EXERCISE BRIEF –
All lines from the one with "black hammer: [134,384,207,440]" through the close of the records below are to be set down exactly, and no others.
*** Begin section ***
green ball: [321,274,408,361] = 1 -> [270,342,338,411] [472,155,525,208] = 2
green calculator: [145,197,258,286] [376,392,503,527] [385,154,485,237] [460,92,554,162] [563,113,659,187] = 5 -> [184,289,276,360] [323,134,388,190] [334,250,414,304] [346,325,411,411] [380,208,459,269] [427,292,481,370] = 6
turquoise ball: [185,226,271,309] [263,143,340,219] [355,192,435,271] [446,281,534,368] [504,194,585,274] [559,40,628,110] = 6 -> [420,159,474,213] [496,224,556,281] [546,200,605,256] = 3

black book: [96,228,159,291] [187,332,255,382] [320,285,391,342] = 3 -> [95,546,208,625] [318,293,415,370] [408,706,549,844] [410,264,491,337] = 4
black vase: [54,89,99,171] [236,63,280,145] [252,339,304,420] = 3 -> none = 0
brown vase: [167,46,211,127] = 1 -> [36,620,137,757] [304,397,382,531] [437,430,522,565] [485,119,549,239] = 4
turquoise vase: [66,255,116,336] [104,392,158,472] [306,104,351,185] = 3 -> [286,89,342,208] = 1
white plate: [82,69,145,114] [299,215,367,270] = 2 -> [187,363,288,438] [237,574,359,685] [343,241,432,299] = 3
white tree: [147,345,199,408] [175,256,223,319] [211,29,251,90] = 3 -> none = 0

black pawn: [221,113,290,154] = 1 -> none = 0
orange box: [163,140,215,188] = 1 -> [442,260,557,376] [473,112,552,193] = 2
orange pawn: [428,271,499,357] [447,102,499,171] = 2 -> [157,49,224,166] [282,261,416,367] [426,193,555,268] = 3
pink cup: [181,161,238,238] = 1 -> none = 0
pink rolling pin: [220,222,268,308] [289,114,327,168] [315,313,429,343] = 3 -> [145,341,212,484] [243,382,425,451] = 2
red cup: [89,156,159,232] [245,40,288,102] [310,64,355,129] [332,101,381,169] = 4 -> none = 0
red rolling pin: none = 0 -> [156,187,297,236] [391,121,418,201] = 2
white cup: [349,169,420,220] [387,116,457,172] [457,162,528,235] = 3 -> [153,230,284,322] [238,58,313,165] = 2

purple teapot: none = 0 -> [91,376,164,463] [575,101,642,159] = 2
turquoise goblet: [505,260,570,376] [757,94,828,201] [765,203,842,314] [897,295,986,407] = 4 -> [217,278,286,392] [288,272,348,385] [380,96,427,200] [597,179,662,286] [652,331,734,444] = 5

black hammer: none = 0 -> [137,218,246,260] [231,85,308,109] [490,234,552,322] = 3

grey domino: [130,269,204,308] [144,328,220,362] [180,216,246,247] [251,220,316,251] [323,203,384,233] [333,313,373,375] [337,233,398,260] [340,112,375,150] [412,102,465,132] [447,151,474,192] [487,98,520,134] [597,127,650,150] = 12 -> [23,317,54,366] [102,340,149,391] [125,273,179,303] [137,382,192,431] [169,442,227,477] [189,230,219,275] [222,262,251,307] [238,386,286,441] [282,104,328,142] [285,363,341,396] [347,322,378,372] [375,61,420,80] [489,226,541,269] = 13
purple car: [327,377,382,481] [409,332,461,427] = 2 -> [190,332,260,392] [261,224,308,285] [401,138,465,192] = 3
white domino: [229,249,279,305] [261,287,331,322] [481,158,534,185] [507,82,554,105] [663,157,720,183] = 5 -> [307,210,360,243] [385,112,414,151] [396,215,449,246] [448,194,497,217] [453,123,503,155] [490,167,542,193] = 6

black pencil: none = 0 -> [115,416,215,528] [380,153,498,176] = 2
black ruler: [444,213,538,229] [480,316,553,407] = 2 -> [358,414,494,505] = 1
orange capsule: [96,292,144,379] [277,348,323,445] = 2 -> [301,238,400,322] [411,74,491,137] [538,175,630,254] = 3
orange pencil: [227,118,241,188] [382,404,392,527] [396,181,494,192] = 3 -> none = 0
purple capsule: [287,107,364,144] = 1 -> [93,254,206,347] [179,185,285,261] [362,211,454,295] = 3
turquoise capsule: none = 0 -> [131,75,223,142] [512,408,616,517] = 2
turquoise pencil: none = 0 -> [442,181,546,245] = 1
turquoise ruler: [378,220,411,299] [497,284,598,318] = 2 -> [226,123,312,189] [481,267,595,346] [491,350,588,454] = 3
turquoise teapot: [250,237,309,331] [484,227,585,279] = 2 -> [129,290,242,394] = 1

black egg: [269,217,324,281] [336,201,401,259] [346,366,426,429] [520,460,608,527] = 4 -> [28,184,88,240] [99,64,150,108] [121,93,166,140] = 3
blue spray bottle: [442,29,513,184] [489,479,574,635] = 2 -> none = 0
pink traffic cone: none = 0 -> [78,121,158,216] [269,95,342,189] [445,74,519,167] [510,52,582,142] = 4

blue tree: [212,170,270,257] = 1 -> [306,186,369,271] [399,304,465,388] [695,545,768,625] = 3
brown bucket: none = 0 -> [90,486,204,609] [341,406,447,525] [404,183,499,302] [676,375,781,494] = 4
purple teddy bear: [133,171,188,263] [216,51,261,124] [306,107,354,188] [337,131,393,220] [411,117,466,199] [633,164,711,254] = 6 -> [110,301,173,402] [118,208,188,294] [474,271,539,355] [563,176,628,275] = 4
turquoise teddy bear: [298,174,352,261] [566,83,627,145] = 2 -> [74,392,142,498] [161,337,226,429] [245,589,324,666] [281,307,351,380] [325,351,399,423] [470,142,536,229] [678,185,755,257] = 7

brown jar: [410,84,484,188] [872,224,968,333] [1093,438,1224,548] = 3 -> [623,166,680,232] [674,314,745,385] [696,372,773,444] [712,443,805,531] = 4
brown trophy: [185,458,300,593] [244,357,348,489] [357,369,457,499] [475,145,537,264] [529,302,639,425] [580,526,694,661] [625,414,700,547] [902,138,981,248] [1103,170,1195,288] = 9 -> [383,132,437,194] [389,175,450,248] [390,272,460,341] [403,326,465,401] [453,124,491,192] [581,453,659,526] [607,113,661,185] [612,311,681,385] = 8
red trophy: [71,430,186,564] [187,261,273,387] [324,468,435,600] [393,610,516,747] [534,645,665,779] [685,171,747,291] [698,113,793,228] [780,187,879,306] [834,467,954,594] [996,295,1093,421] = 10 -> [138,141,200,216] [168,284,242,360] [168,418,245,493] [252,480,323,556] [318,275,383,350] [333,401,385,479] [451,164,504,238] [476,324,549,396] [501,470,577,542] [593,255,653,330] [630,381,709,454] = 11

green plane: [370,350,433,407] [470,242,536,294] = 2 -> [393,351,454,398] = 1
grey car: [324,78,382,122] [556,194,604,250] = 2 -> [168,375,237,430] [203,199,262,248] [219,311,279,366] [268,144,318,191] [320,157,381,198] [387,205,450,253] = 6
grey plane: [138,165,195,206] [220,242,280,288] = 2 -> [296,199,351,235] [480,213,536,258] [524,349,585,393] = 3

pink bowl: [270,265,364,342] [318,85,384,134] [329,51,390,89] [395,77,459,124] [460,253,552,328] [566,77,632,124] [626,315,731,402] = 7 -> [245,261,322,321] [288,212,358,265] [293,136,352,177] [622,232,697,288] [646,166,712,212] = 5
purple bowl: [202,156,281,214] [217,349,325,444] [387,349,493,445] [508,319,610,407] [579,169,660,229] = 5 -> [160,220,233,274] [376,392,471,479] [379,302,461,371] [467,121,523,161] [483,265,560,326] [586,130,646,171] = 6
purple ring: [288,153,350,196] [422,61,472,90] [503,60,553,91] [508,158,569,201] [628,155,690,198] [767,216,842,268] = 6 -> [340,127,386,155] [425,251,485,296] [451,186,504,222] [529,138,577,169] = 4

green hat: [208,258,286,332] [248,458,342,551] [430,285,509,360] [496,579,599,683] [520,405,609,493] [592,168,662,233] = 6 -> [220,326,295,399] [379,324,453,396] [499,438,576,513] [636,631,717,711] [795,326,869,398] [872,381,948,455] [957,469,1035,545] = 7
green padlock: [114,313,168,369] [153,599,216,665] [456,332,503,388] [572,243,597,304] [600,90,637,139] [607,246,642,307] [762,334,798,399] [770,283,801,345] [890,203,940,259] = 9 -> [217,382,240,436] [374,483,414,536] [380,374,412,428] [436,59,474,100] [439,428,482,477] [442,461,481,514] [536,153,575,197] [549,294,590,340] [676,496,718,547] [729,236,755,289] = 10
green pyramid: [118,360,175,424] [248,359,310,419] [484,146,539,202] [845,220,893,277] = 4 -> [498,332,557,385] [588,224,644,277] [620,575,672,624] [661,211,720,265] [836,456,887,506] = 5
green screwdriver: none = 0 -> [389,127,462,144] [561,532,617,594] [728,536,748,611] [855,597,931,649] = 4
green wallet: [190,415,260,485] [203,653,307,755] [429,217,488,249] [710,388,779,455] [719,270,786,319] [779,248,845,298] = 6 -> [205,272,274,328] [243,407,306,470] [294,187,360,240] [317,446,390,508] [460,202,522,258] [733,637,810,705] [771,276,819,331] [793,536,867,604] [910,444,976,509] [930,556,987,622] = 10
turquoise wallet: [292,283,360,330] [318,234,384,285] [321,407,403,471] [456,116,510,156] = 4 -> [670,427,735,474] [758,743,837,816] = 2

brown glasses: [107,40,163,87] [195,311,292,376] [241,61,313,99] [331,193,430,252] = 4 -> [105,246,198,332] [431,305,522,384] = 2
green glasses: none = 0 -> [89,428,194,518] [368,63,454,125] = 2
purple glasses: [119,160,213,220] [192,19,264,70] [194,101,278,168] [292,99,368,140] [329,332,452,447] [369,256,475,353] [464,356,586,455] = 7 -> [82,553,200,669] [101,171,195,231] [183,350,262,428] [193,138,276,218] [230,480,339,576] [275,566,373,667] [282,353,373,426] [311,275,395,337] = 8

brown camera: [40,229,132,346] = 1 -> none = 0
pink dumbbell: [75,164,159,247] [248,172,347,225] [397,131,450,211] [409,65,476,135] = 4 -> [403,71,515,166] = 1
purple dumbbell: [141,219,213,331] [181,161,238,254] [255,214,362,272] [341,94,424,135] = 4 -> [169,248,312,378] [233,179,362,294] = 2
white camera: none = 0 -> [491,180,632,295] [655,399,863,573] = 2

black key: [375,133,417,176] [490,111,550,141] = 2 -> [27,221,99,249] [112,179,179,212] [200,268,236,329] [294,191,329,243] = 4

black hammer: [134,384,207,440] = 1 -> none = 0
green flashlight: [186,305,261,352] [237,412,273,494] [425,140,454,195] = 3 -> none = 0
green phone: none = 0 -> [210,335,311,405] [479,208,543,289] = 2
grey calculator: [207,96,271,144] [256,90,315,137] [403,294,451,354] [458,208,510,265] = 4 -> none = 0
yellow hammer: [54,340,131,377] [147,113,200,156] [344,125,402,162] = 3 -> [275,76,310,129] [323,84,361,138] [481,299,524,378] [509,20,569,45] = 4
*** End section ***
EXERCISE OUTPUT –
black hammer: [134,384,207,440] = 1 -> none = 0
green flashlight: [186,305,261,352] [237,412,273,494] [425,140,454,195] = 3 -> none = 0
green phone: none = 0 -> [210,335,311,405] [479,208,543,289] = 2
grey calculator: [207,96,271,144] [256,90,315,137] [403,294,451,354] [458,208,510,265] = 4 -> none = 0
yellow hammer: [54,340,131,377] [147,113,200,156] [344,125,402,162] = 3 -> [275,76,310,129] [323,84,361,138] [481,299,524,378] [509,20,569,45] = 4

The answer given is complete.